■ Goal of the exercise
Below is a listing. Write out exactly its lines between the one holding "JP1 pin 1: GND -> NET6" and the one holding "R11: 3.9k (GND, NET1) -> 1k (GND, NET1)", inclusive.

-- Records supplied follows --

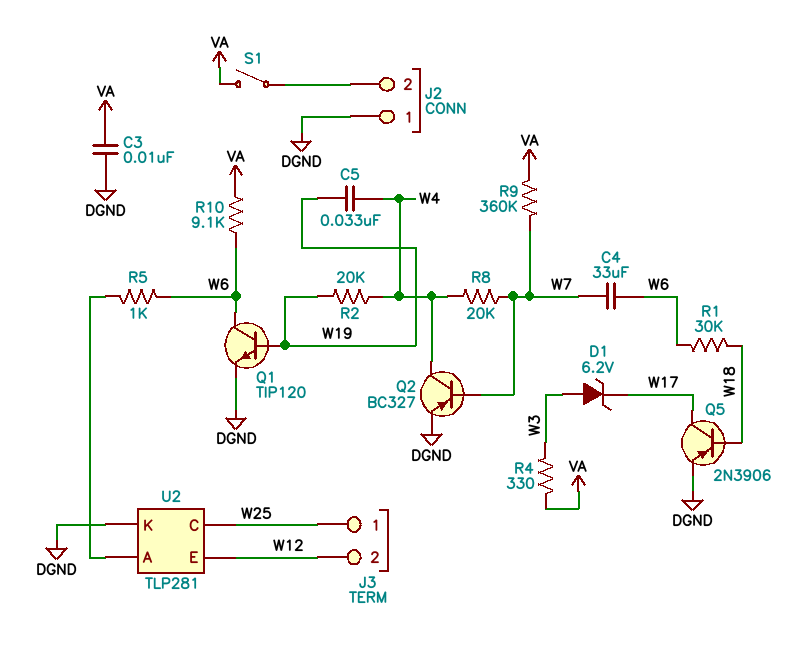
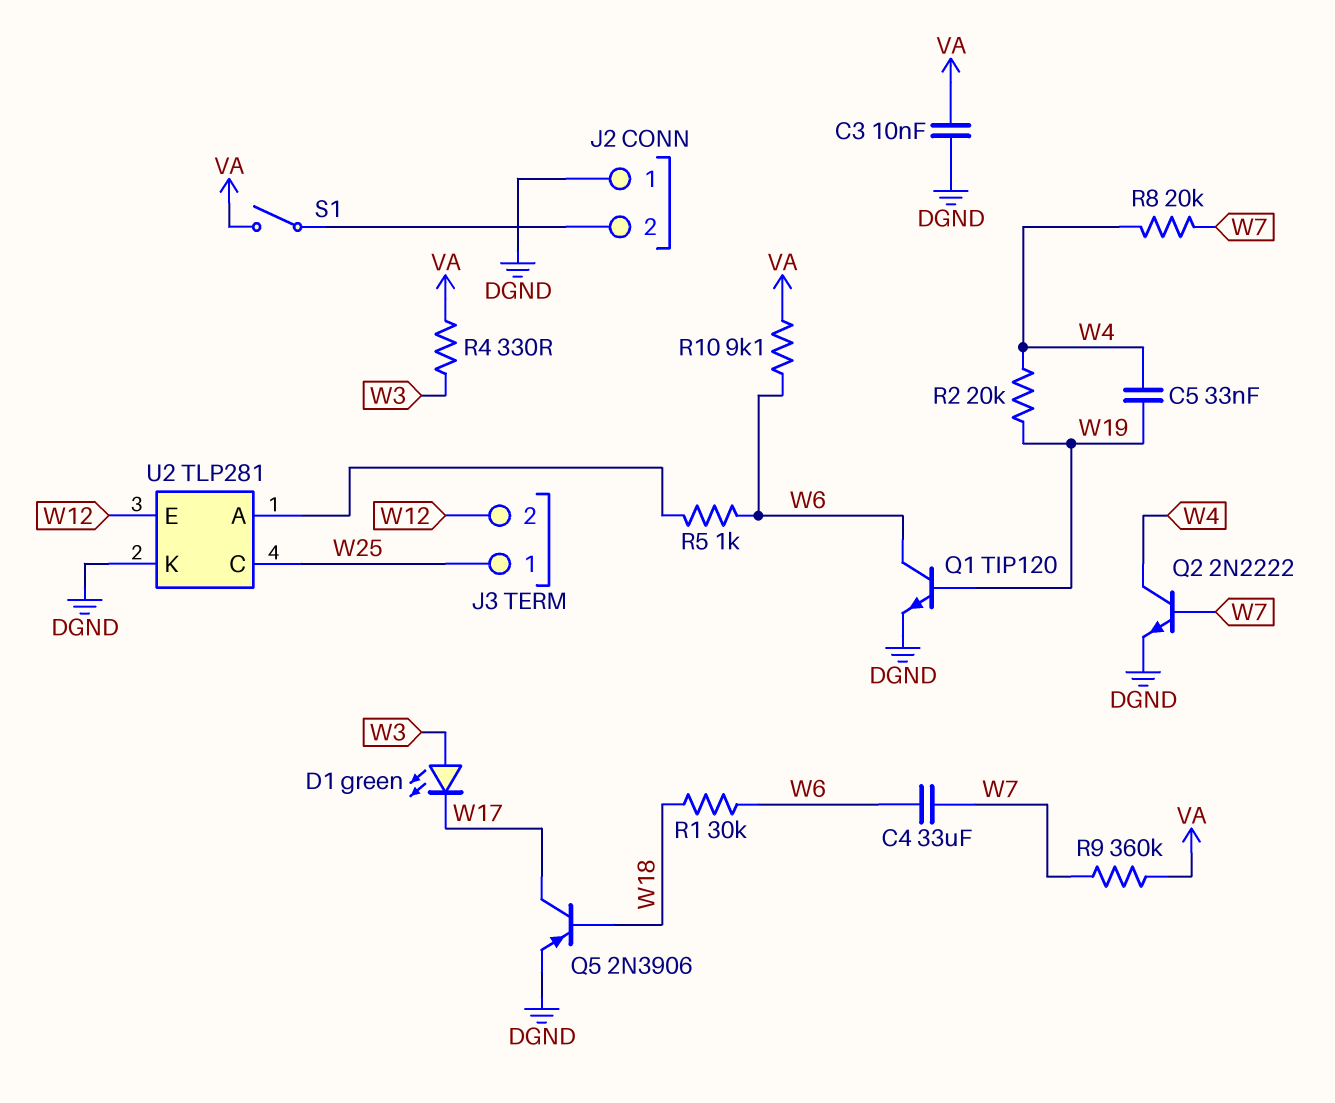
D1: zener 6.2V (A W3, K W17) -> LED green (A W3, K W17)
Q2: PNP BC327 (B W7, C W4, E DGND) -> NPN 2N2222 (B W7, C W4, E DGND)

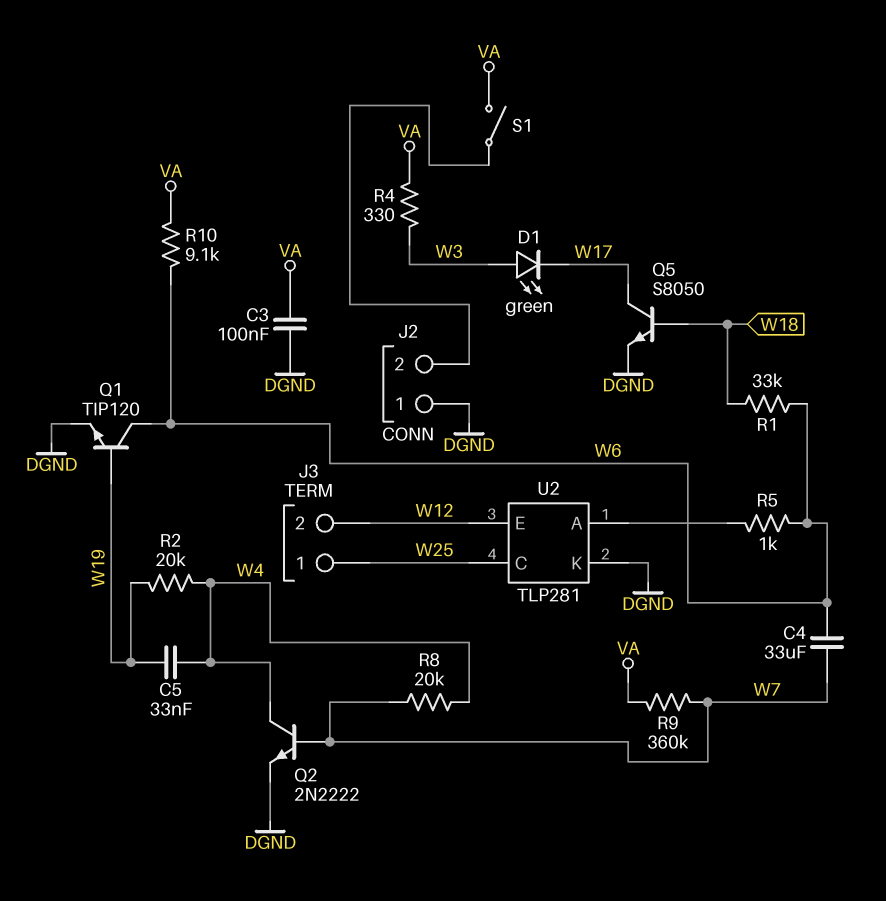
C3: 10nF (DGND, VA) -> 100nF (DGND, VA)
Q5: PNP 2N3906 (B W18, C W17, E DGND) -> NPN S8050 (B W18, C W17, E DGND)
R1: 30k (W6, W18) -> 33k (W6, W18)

-- Records supplied concluded --
-- Records supplied follows --

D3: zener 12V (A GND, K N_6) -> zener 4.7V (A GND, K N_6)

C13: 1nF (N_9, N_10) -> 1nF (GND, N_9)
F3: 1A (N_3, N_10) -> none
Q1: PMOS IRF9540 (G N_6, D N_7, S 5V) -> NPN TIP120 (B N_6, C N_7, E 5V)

-- Records supplied concluded --
-- Records supplied follows --

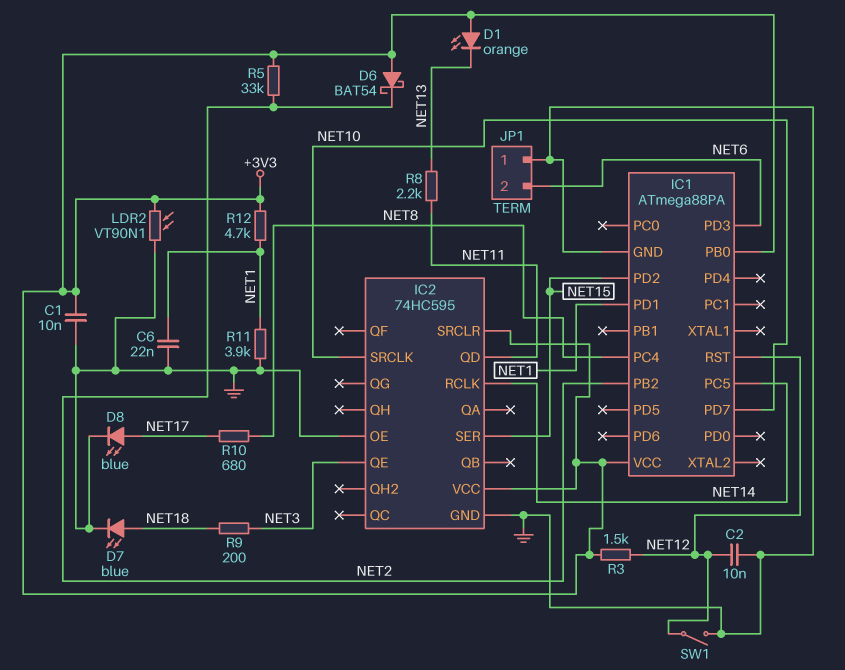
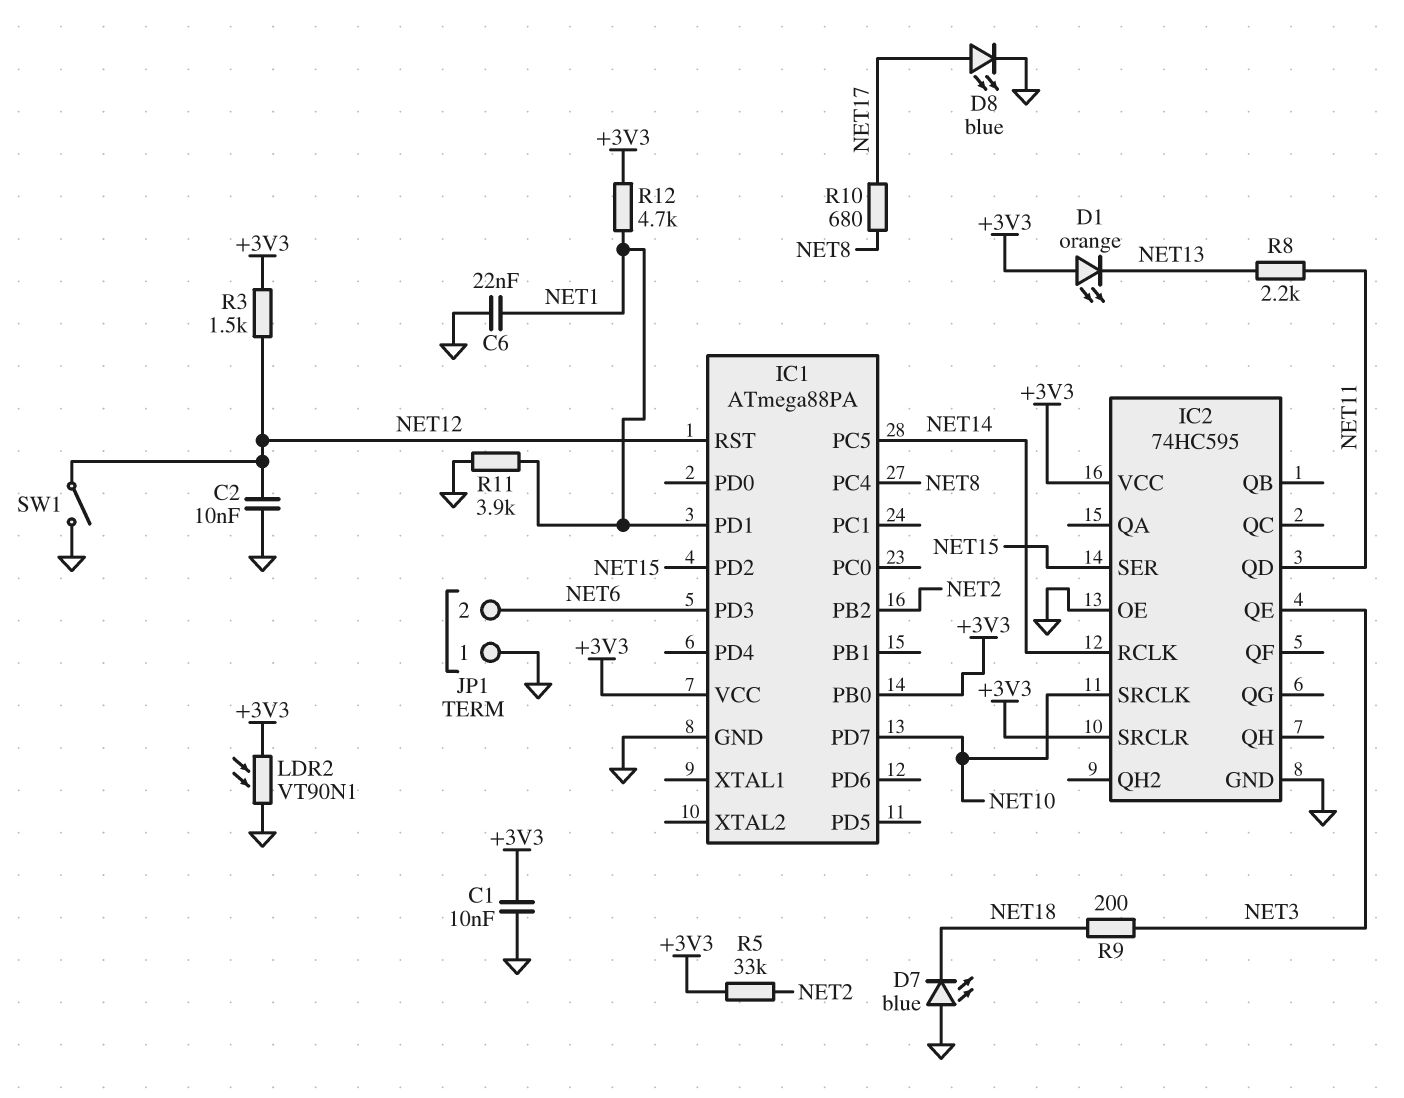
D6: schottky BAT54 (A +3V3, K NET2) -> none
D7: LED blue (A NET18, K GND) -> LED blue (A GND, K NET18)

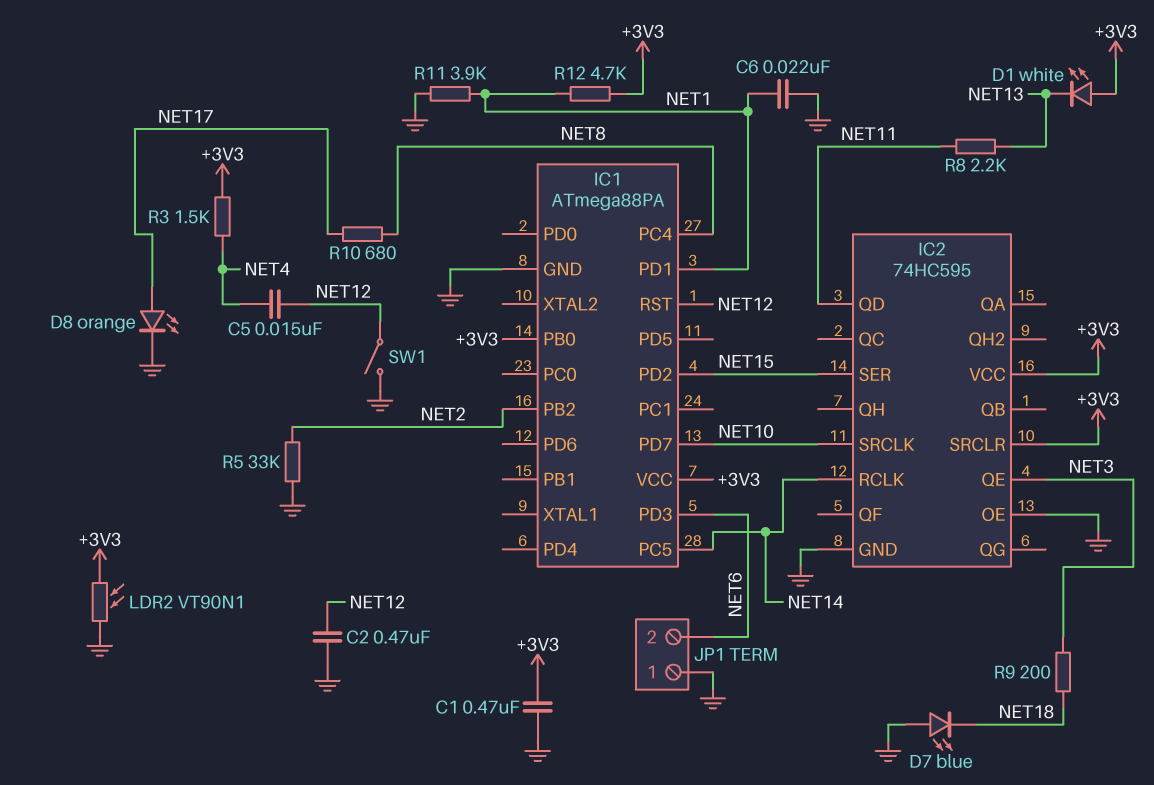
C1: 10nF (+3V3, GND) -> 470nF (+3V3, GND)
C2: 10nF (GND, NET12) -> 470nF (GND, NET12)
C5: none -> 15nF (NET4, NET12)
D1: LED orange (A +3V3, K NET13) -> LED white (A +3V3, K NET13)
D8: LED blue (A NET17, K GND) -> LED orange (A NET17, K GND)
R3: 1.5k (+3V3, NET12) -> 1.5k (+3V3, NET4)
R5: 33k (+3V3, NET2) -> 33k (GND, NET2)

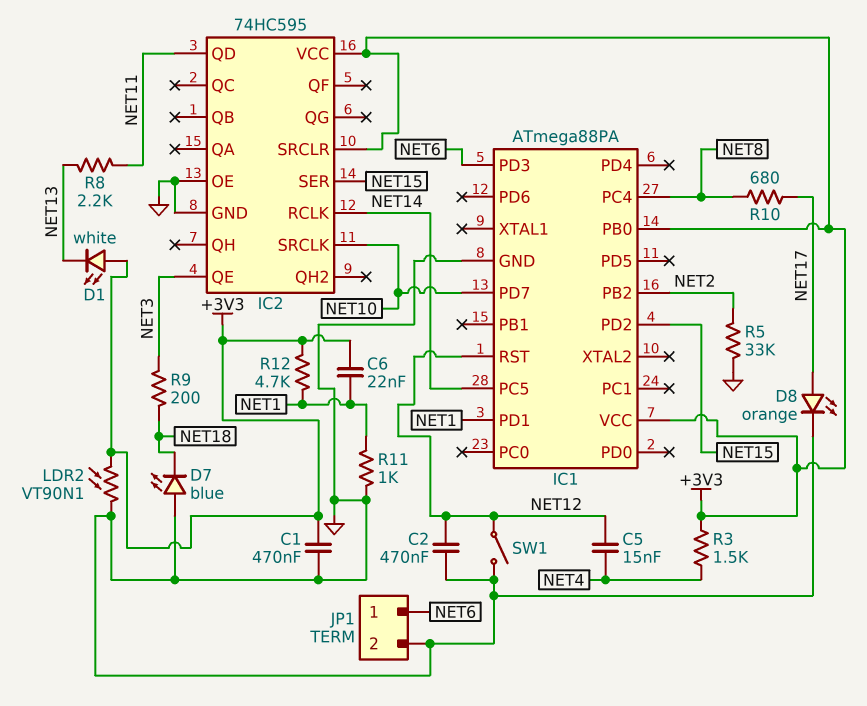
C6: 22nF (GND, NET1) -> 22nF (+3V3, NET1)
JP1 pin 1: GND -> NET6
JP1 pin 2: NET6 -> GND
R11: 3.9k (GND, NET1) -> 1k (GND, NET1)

-- Records supplied concluded --

■ The completed task
JP1 pin 1: GND -> NET6
JP1 pin 2: NET6 -> GND
R11: 3.9k (GND, NET1) -> 1k (GND, NET1)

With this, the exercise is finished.